Detected change data
========================================================================
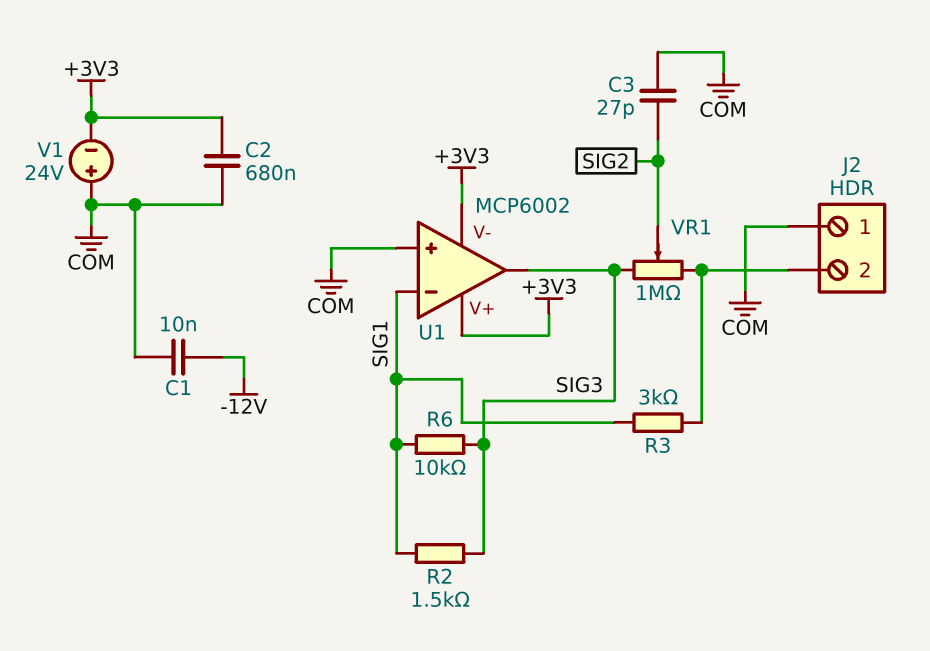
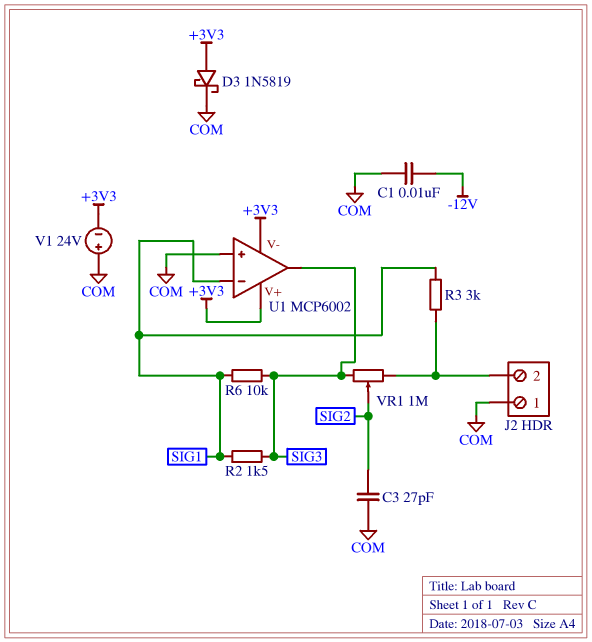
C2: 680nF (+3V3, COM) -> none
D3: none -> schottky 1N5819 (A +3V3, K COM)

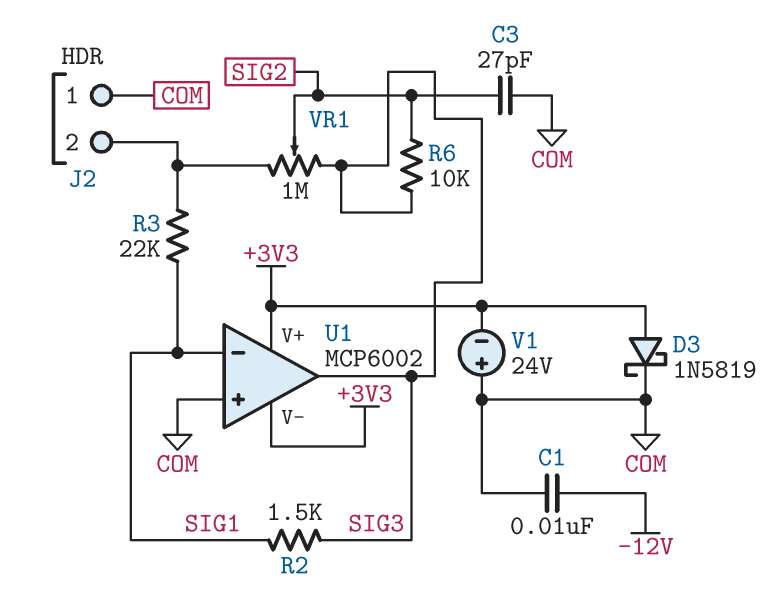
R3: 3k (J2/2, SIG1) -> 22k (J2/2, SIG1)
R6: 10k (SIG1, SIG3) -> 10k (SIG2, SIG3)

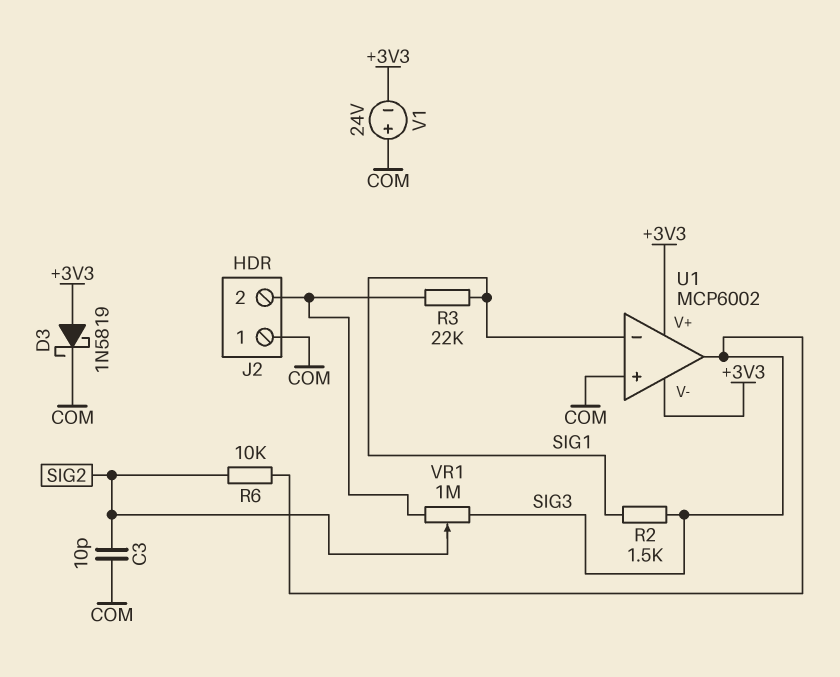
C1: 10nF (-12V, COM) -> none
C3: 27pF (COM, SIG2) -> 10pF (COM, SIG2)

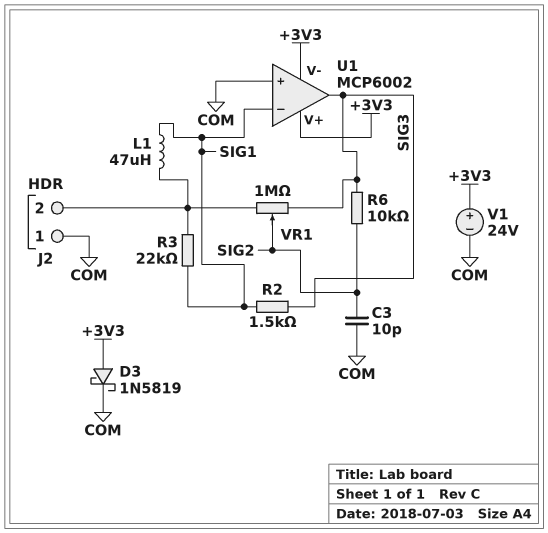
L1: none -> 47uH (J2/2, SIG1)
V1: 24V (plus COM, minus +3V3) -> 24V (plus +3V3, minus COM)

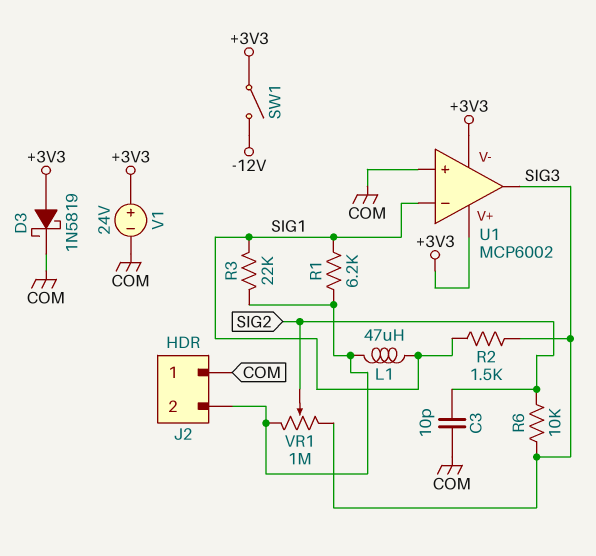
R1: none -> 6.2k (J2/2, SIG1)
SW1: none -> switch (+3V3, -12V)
========================================================================
EXERCISE GOAL
Every line above with the word "none" is to be copied out.

EXERCISE RESULT
C2: 680nF (+3V3, COM) -> none
D3: none -> schottky 1N5819 (A +3V3, K COM)
C1: 10nF (-12V, COM) -> none
L1: none -> 47uH (J2/2, SIG1)
R1: none -> 6.2k (J2/2, SIG1)
SW1: none -> switch (+3V3, -12V)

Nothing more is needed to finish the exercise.